● WHAT THE EXERCISE ASKS
Drop the images, then output the listing exactly.

○ ○ ○

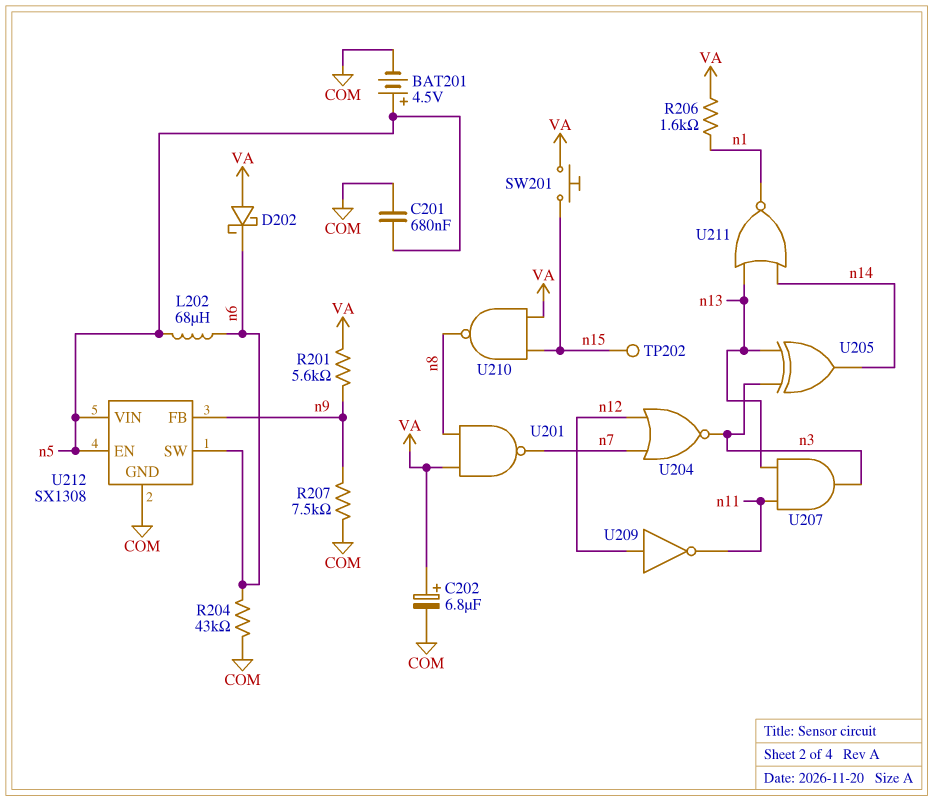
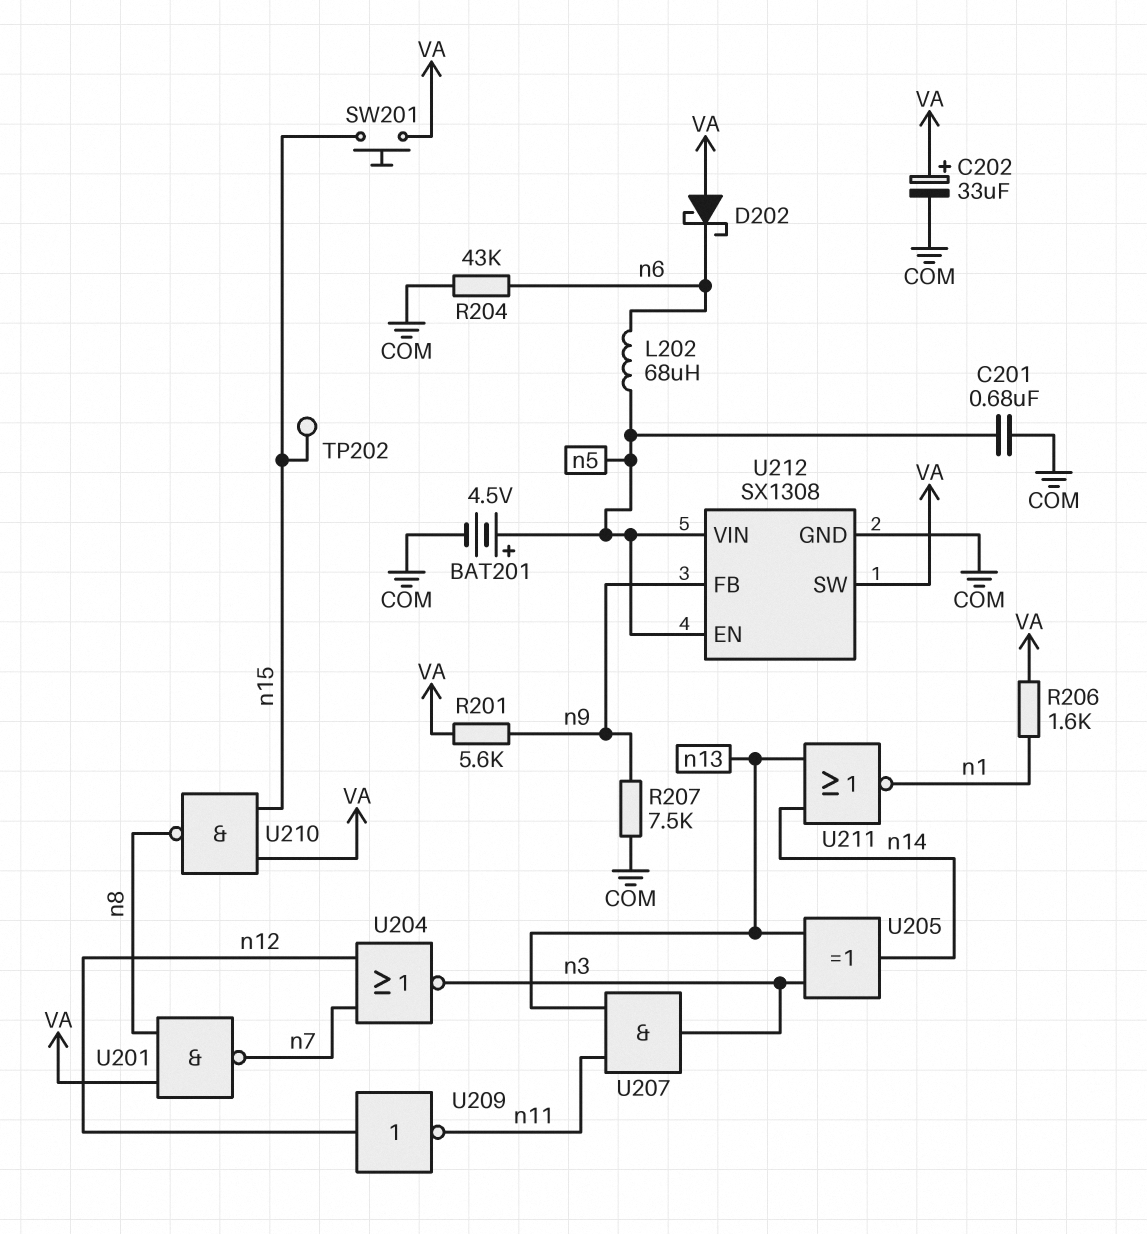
C202: 6.8uF (plus VA, minus COM) -> 33uF (plus VA, minus COM)
U212 pin SW: n6 -> VA

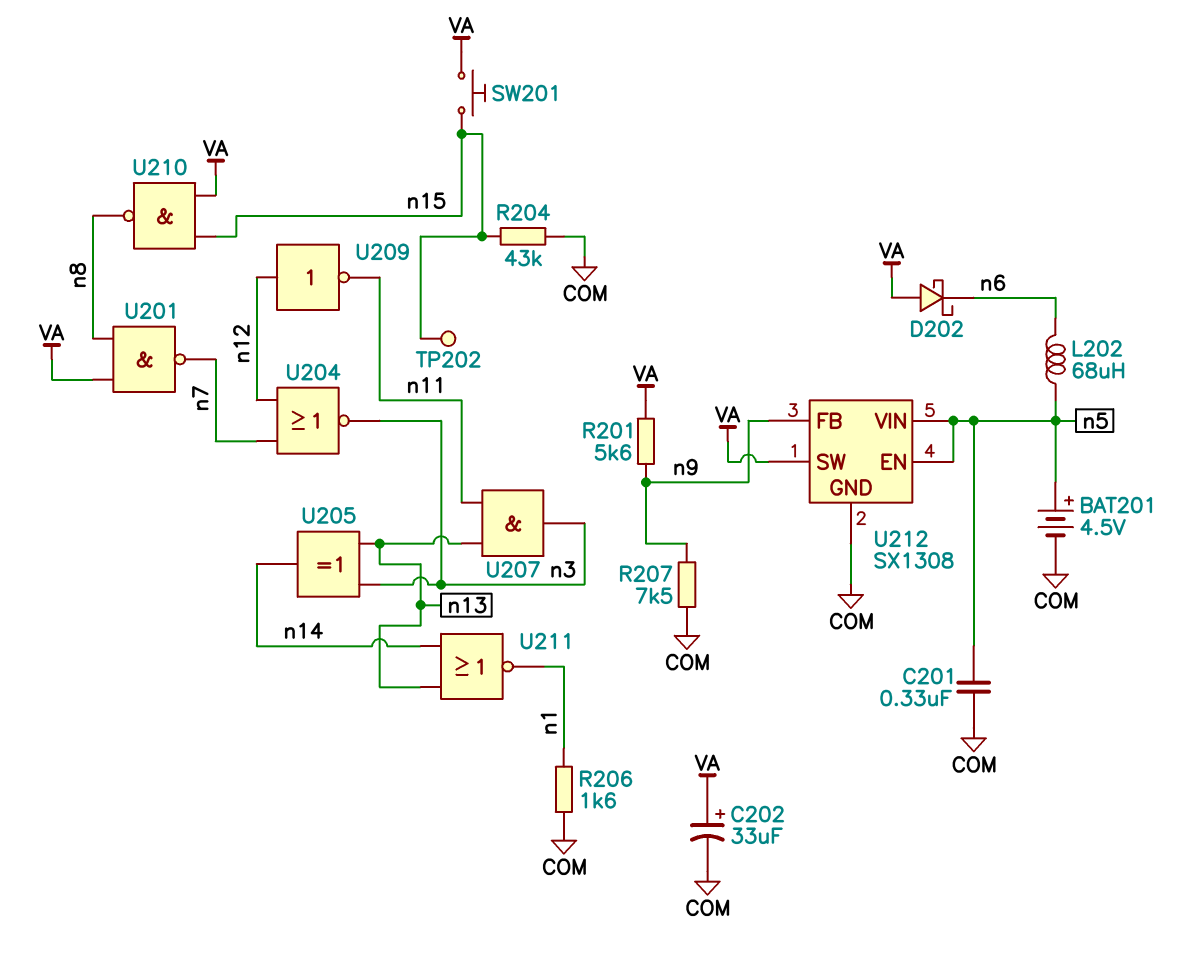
C201: 680nF (COM, n5) -> 330nF (COM, n5)
R204: 43k (COM, n6) -> 43k (COM, n15)
R206: 1.6k (VA, n1) -> 1.6k (COM, n1)

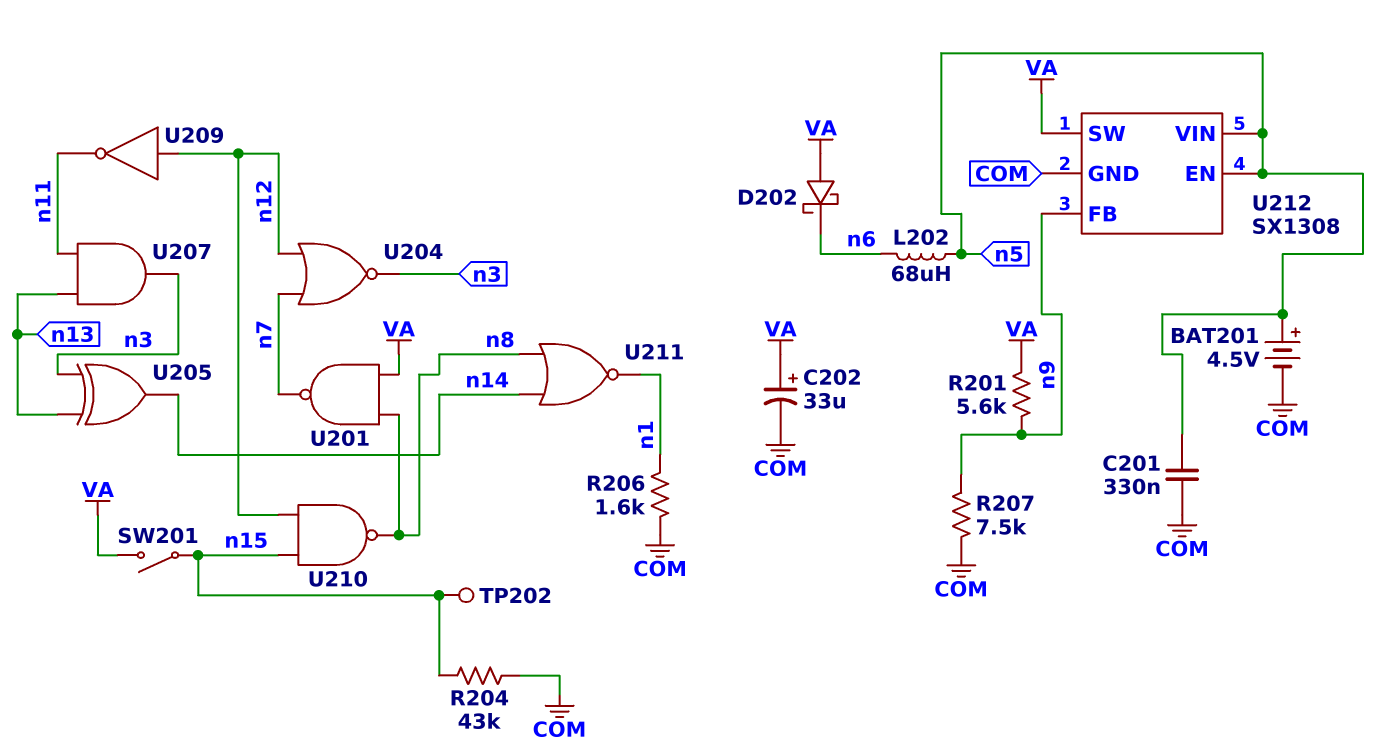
SW201: button (VA, n15) -> switch (VA, n15)
U210: NAND (in VA, in n15, out n8) -> NAND (in n12, in n15, out n8)
U211: NOR (in n13, in n14, out n1) -> NOR (in n8, in n14, out n1)

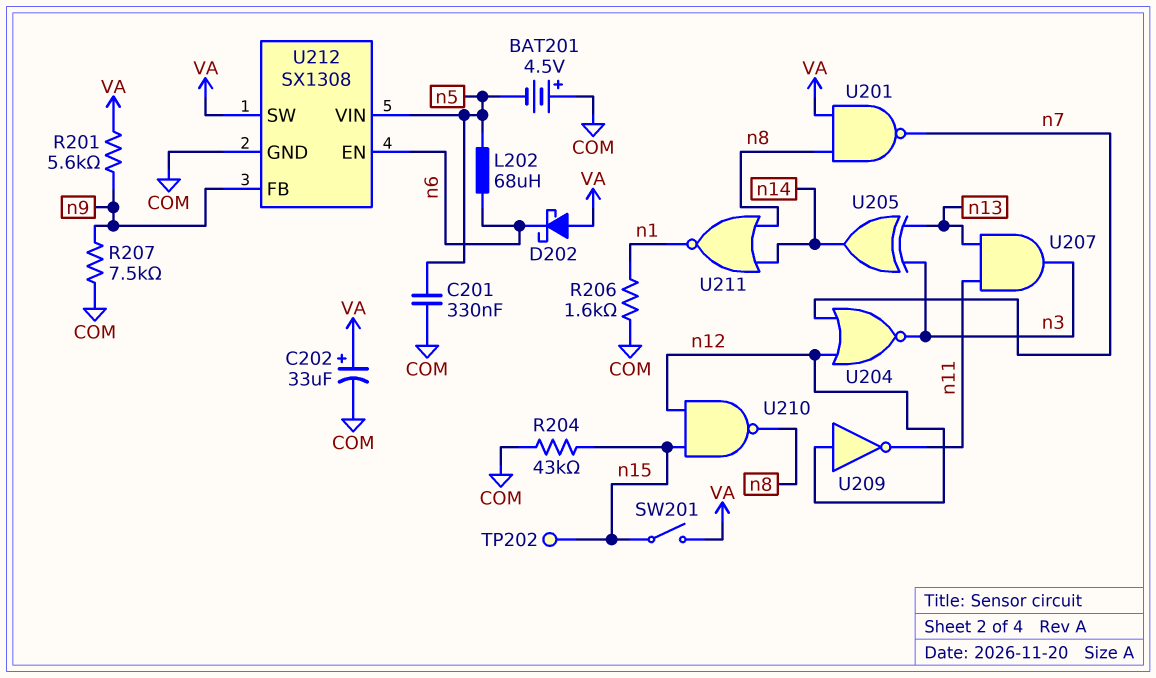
BAT201: 4.5V (plus n5, minus COM) -> 4.5V (plus COM, minus n5)
U212 pin EN: n5 -> n6

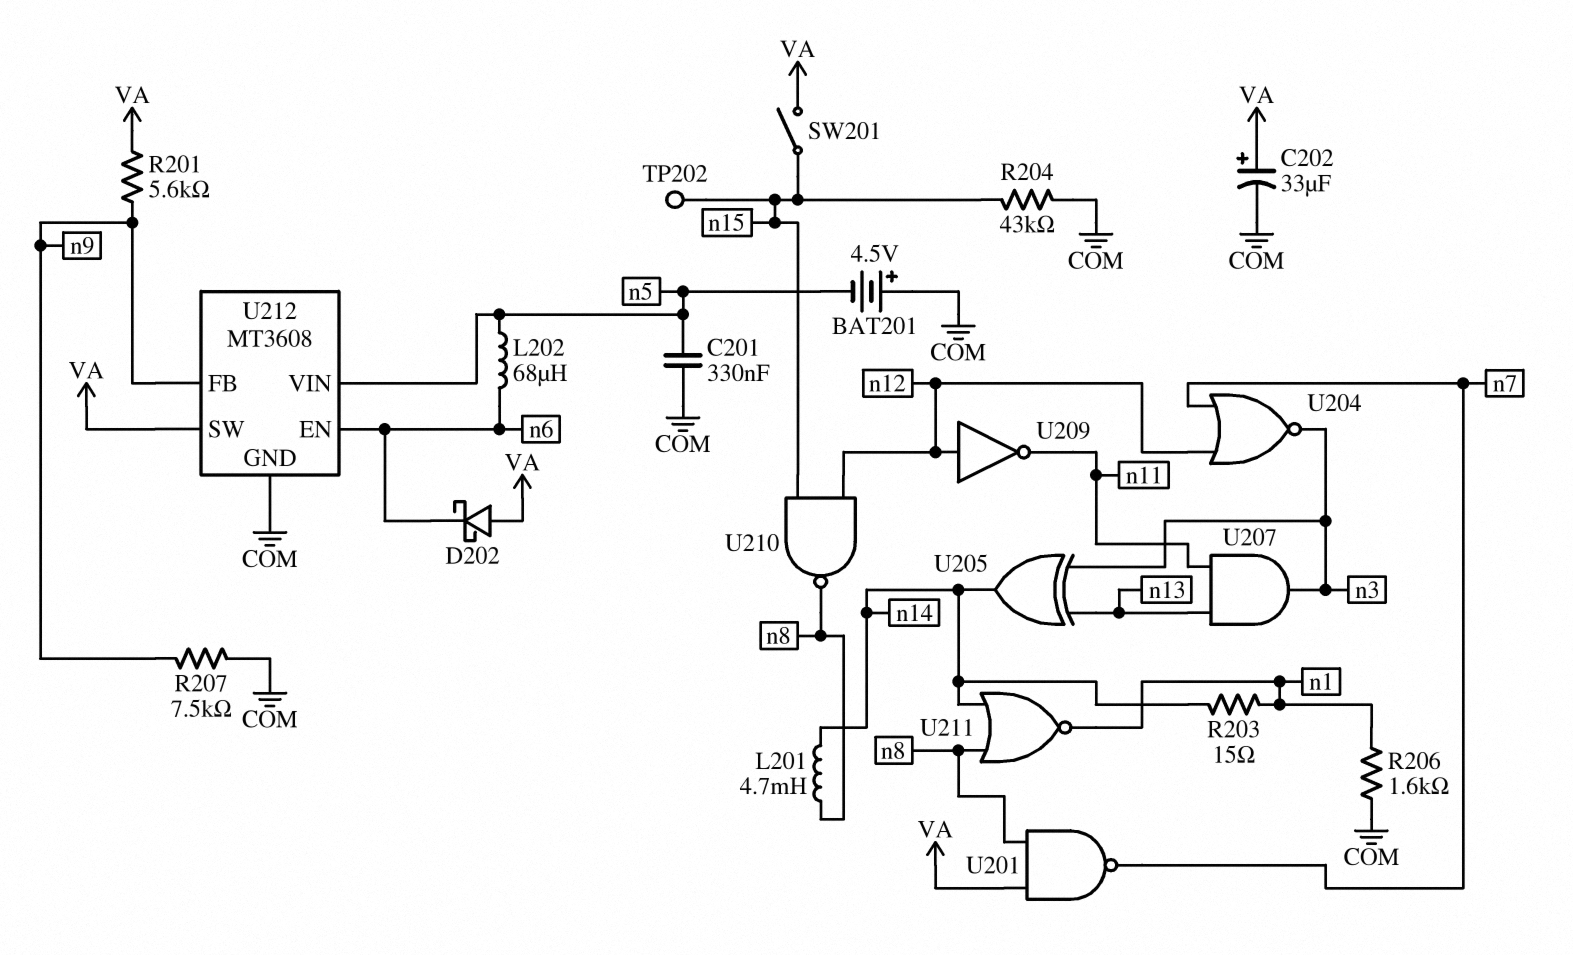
L201: none -> 4.7mH (n8, n14)
R203: none -> 15 (n1, n14)
U212: SX1308 -> MT3608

○ ○ ○

● RESULT OF THE TASK
C202: 6.8uF (plus VA, minus COM) -> 33uF (plus VA, minus COM)
U212 pin SW: n6 -> VA

C201: 680nF (COM, n5) -> 330nF (COM, n5)
R204: 43k (COM, n6) -> 43k (COM, n15)
R206: 1.6k (VA, n1) -> 1.6k (COM, n1)

SW201: button (VA, n15) -> switch (VA, n15)
U210: NAND (in VA, in n15, out n8) -> NAND (in n12, in n15, out n8)
U211: NOR (in n13, in n14, out n1) -> NOR (in n8, in n14, out n1)

BAT201: 4.5V (plus n5, minus COM) -> 4.5V (plus COM, minus n5)
U212 pin EN: n5 -> n6

L201: none -> 4.7mH (n8, n14)
R203: none -> 15 (n1, n14)
U212: SX1308 -> MT3608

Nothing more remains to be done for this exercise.